### STUDY MATERIAL
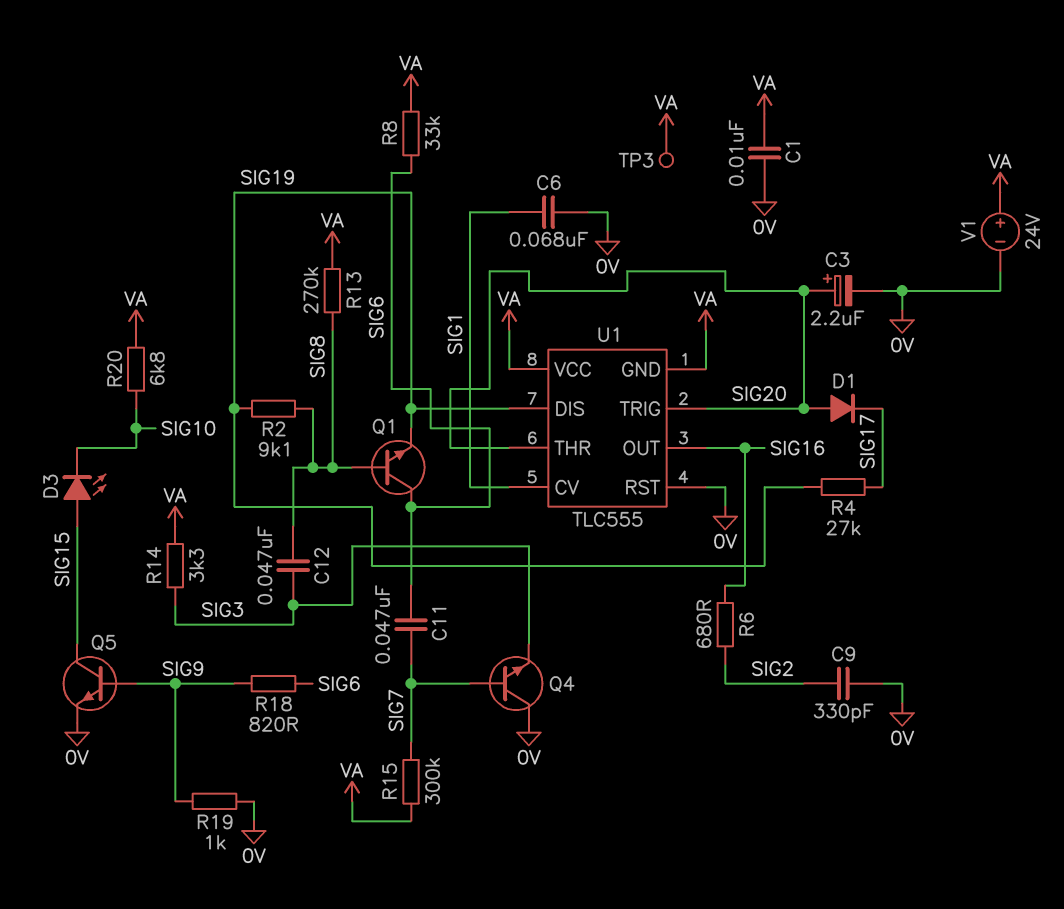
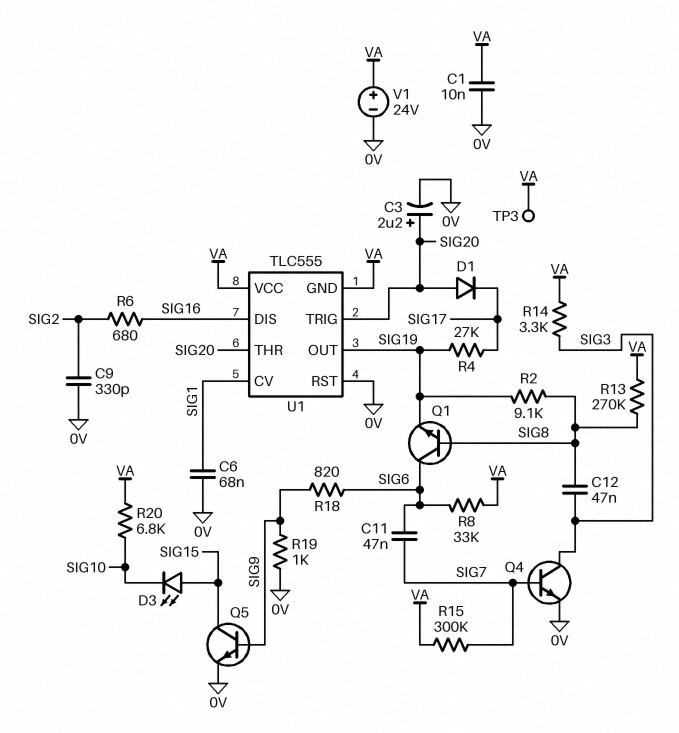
Q4: NPN (B SIG7, C 0V, E SIG3) -> NPN (B SIG7, C SIG3, E 0V)
U1 pin DIS: SIG19 -> SIG16
U1 pin OUT: SIG16 -> SIG19

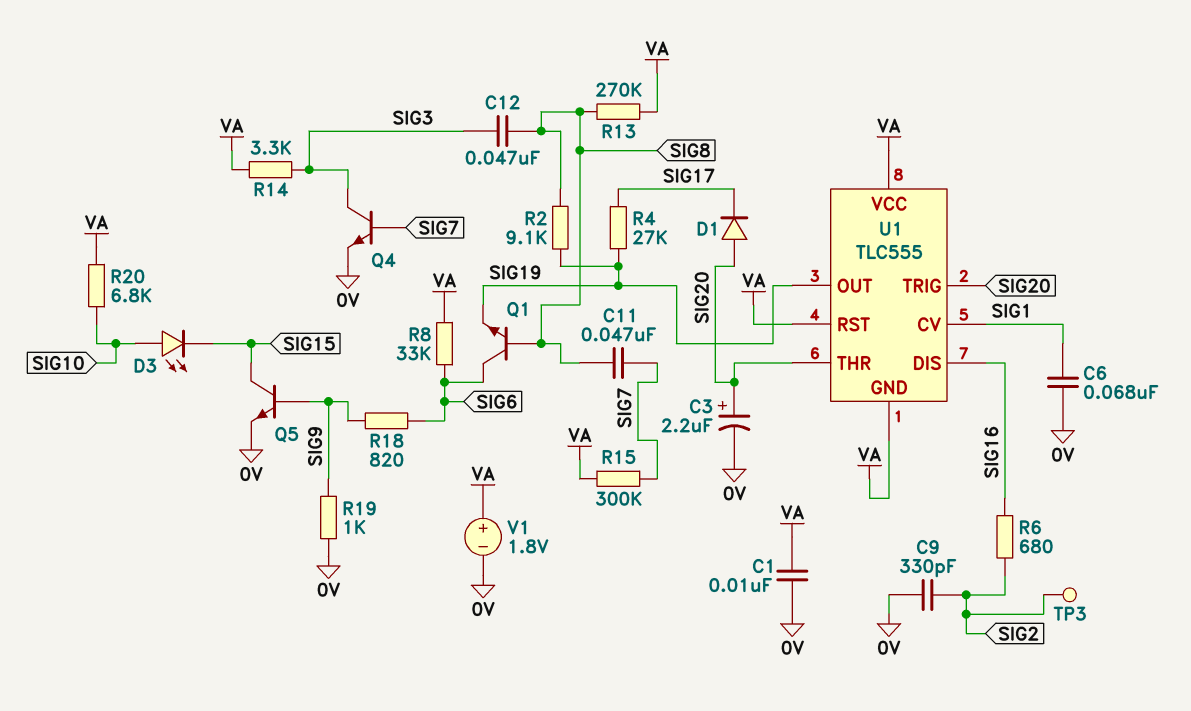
C11: 47nF (SIG6, SIG7) -> 47nF (SIG7, SIG8)
D3: LED (A SIG15, K SIG10) -> LED (A SIG10, K SIG15)
TP3: test point (VA) -> test point (SIG2)
U1 pin RST: 0V -> VA
V1: 24V (plus VA, minus 0V) -> 1.8V (plus VA, minus 0V)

### EXERCISE PROMPT
Leaving out the pictures, repeat all the entries exactly as they stand.

### SOLUTION TO THIS EXERCISE
Q4: NPN (B SIG7, C 0V, E SIG3) -> NPN (B SIG7, C SIG3, E 0V)
U1 pin DIS: SIG19 -> SIG16
U1 pin OUT: SIG16 -> SIG19

C11: 47nF (SIG6, SIG7) -> 47nF (SIG7, SIG8)
D3: LED (A SIG15, K SIG10) -> LED (A SIG10, K SIG15)
TP3: test point (VA) -> test point (SIG2)
U1 pin RST: 0V -> VA
V1: 24V (plus VA, minus 0V) -> 1.8V (plus VA, minus 0V)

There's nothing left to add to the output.